Image sets with object changes
======
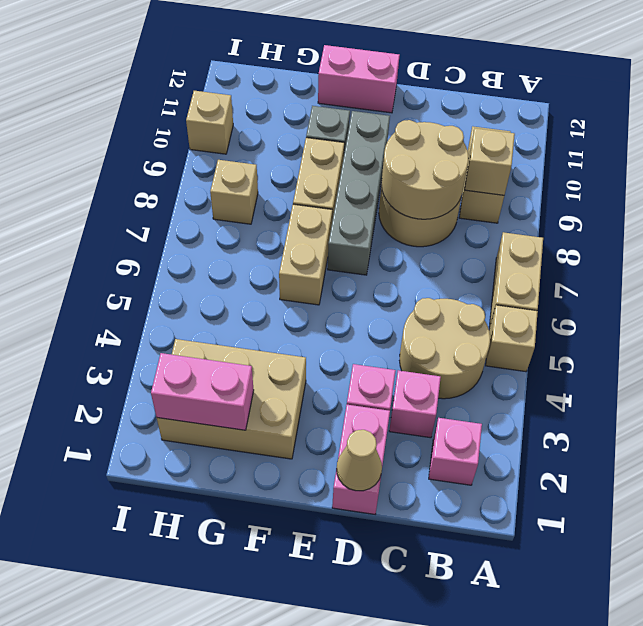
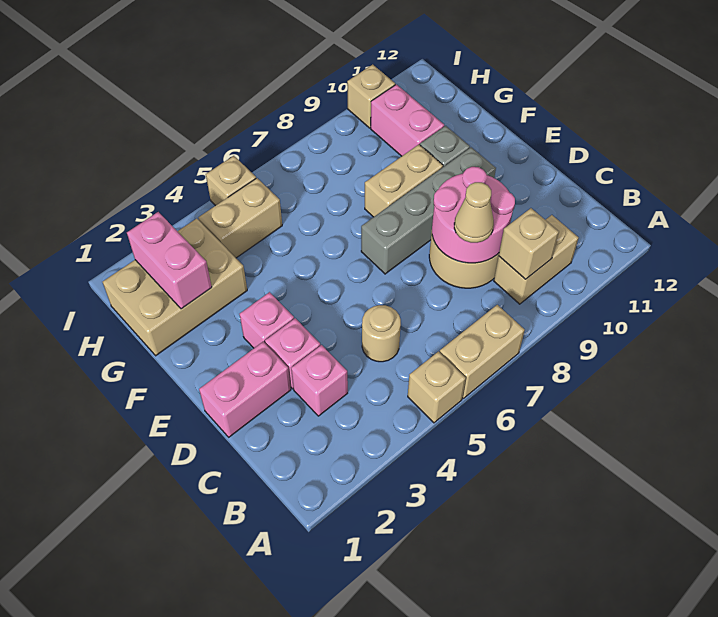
pink brick B2 level 1 -> pink brick E3 level 1
tan round brick B4:C5 level 1 -> tan round brick C5 level 1
tan round brick C8:D9 level 2 -> pink round brick C8:D9 level 2
tan cone D1 level 2 -> tan cone C8 level 3
pink brick E12:F12 level 1 -> pink brick G10:H10 level 1
tan brick F2:H3 level 1 -> tan brick G1:H3 level 1
tan brick F6:F7 level 1 -> tan brick H4:H5 level 1
tan brick H8 level 1 -> tan brick I5 level 1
======
--- How to complete this task ---
When you copy the entries, keep every word exactly as it stands and drop any pictures.

--- Answer below ---
pink brick B2 level 1 -> pink brick E3 level 1
tan round brick B4:C5 level 1 -> tan round brick C5 level 1
tan round brick C8:D9 level 2 -> pink round brick C8:D9 level 2
tan cone D1 level 2 -> tan cone C8 level 3
pink brick E12:F12 level 1 -> pink brick G10:H10 level 1
tan brick F2:H3 level 1 -> tan brick G1:H3 level 1
tan brick F6:F7 level 1 -> tan brick H4:H5 level 1
tan brick H8 level 1 -> tan brick I5 level 1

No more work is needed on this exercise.